→ **DATASET EXCERPTS**:
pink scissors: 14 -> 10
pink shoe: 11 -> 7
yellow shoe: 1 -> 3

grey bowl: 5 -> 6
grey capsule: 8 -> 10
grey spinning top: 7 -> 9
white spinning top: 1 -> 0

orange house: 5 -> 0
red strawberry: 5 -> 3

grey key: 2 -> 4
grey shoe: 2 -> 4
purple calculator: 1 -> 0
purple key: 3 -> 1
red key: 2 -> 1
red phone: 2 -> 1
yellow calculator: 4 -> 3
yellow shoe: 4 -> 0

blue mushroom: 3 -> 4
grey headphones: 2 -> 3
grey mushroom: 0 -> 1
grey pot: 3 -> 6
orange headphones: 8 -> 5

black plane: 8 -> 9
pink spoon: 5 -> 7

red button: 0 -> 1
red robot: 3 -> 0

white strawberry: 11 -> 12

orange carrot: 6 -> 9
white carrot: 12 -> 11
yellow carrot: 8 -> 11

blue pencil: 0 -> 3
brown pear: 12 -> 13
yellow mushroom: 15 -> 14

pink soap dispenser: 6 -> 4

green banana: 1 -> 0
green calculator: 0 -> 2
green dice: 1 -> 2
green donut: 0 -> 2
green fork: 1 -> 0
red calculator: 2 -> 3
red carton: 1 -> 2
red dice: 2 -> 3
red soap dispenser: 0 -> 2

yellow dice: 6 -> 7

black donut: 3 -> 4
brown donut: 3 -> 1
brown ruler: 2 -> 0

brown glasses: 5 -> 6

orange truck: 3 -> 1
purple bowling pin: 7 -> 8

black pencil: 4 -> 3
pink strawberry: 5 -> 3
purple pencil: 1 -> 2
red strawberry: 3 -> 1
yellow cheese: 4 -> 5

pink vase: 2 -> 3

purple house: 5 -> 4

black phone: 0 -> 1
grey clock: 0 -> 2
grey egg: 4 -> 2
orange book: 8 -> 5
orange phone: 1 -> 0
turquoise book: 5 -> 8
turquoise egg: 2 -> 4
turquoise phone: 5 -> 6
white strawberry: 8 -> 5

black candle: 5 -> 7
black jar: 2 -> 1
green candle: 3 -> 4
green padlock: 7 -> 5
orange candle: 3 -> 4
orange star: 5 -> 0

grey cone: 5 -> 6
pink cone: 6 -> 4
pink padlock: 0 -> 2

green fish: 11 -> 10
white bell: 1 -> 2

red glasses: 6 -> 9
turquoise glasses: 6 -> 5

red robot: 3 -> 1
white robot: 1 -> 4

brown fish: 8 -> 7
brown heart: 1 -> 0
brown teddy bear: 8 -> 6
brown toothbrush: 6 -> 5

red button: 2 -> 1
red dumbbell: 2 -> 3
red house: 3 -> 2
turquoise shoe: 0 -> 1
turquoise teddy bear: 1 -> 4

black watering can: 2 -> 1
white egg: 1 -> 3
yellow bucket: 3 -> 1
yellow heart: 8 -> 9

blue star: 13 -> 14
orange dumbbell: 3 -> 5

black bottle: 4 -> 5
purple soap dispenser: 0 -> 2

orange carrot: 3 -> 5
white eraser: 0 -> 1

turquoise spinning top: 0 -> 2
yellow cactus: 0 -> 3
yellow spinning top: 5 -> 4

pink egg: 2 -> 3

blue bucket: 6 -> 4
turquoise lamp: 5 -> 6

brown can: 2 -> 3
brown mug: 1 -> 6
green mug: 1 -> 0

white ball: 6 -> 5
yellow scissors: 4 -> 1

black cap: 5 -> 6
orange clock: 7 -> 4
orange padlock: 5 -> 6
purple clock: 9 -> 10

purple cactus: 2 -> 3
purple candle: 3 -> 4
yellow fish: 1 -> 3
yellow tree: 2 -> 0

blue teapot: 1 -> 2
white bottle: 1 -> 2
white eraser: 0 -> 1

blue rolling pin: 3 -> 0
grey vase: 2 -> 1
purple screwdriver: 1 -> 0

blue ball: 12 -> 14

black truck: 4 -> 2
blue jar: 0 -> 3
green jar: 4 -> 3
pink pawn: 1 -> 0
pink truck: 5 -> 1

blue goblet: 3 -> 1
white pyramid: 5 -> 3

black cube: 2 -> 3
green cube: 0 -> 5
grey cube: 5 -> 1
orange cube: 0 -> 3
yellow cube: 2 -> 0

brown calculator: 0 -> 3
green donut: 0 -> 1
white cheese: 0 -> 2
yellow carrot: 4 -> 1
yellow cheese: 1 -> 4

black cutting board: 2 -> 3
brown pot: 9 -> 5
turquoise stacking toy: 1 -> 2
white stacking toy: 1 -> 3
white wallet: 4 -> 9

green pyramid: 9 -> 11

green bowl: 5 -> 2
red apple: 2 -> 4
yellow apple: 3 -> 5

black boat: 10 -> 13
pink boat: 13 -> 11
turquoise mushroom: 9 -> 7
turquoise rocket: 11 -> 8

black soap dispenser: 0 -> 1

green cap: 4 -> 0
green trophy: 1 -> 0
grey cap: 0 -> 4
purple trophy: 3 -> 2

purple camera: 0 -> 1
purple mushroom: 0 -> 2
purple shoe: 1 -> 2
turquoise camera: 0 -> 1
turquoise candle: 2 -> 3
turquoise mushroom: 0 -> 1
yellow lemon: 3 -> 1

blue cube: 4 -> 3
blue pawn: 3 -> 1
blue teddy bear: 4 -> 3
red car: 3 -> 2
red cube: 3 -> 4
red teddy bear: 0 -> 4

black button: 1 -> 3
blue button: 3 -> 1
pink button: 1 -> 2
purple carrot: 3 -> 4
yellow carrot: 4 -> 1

→ **PROBLEM**: Give an exact copy of the lines above from the line with "yellow tree: 2 -> 0" up to and including the line with "turquoise rocket: 11 -> 8", and leave everything else out.

→ **WORKED SOLUTION**:
yellow tree: 2 -> 0

blue teapot: 1 -> 2
white bottle: 1 -> 2
white eraser: 0 -> 1

blue rolling pin: 3 -> 0
grey vase: 2 -> 1
purple screwdriver: 1 -> 0

blue ball: 12 -> 14

black truck: 4 -> 2
blue jar: 0 -> 3
green jar: 4 -> 3
pink pawn: 1 -> 0
pink truck: 5 -> 1

blue goblet: 3 -> 1
white pyramid: 5 -> 3

black cube: 2 -> 3
green cube: 0 -> 5
grey cube: 5 -> 1
orange cube: 0 -> 3
yellow cube: 2 -> 0

brown calculator: 0 -> 3
green donut: 0 -> 1
white cheese: 0 -> 2
yellow carrot: 4 -> 1
yellow cheese: 1 -> 4

black cutting board: 2 -> 3
brown pot: 9 -> 5
turquoise stacking toy: 1 -> 2
white stacking toy: 1 -> 3
white wallet: 4 -> 9

green pyramid: 9 -> 11

green bowl: 5 -> 2
red apple: 2 -> 4
yellow apple: 3 -> 5

black boat: 10 -> 13
pink boat: 13 -> 11
turquoise mushroom: 9 -> 7
turquoise rocket: 11 -> 8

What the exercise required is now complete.